[Excerpted data — start]

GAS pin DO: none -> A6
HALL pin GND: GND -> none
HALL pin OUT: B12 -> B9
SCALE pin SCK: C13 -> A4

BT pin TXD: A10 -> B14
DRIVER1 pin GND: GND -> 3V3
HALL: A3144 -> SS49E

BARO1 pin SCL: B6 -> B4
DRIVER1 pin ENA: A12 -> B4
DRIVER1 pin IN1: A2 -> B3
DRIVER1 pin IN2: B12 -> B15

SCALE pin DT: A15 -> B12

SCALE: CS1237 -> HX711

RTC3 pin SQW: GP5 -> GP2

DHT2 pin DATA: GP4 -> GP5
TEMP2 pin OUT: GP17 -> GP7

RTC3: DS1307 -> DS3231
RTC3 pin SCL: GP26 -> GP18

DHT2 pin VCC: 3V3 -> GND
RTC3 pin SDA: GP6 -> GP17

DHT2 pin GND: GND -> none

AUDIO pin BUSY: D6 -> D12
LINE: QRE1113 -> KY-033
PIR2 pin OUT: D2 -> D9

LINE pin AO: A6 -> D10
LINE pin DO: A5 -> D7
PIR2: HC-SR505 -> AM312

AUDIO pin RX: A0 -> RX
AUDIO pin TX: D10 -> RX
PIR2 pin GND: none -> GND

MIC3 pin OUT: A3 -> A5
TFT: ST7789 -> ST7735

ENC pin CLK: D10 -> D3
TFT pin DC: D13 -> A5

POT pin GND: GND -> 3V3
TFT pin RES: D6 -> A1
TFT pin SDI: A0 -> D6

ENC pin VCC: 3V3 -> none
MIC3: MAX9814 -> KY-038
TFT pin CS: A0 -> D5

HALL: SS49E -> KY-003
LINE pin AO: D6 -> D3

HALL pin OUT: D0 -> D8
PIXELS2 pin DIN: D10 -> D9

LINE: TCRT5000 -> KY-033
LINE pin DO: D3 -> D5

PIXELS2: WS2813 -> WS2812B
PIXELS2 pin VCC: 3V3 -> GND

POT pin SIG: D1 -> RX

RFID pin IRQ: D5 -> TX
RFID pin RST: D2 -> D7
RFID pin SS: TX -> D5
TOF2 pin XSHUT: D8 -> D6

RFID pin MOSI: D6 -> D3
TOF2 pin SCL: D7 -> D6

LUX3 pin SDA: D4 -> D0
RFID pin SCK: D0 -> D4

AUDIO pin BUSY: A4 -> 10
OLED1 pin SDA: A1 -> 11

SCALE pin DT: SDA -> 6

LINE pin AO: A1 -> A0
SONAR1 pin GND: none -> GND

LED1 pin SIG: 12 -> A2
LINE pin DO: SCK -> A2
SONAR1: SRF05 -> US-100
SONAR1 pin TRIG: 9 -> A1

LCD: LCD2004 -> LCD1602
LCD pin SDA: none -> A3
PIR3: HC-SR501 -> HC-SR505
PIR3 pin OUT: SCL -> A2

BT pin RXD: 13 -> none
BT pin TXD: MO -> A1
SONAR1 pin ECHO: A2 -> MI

[Excerpted data — finish]

> _What the task asks_:
Begin with the first line of the records and finish with the line containing "ENC pin CLK: D10 -> D3". Reproduce those lines exactly, both ends included, and nothing else.

> _Output below_:
GAS pin DO: none -> A6
HALL pin GND: GND -> none
HALL pin OUT: B12 -> B9
SCALE pin SCK: C13 -> A4

BT pin TXD: A10 -> B14
DRIVER1 pin GND: GND -> 3V3
HALL: A3144 -> SS49E

BARO1 pin SCL: B6 -> B4
DRIVER1 pin ENA: A12 -> B4
DRIVER1 pin IN1: A2 -> B3
DRIVER1 pin IN2: B12 -> B15

SCALE pin DT: A15 -> B12

SCALE: CS1237 -> HX711

RTC3 pin SQW: GP5 -> GP2

DHT2 pin DATA: GP4 -> GP5
TEMP2 pin OUT: GP17 -> GP7

RTC3: DS1307 -> DS3231
RTC3 pin SCL: GP26 -> GP18

DHT2 pin VCC: 3V3 -> GND
RTC3 pin SDA: GP6 -> GP17

DHT2 pin GND: GND -> none

AUDIO pin BUSY: D6 -> D12
LINE: QRE1113 -> KY-033
PIR2 pin OUT: D2 -> D9

LINE pin AO: A6 -> D10
LINE pin DO: A5 -> D7
PIR2: HC-SR505 -> AM312

AUDIO pin RX: A0 -> RX
AUDIO pin TX: D10 -> RX
PIR2 pin GND: none -> GND

MIC3 pin OUT: A3 -> A5
TFT: ST7789 -> ST7735

ENC pin CLK: D10 -> D3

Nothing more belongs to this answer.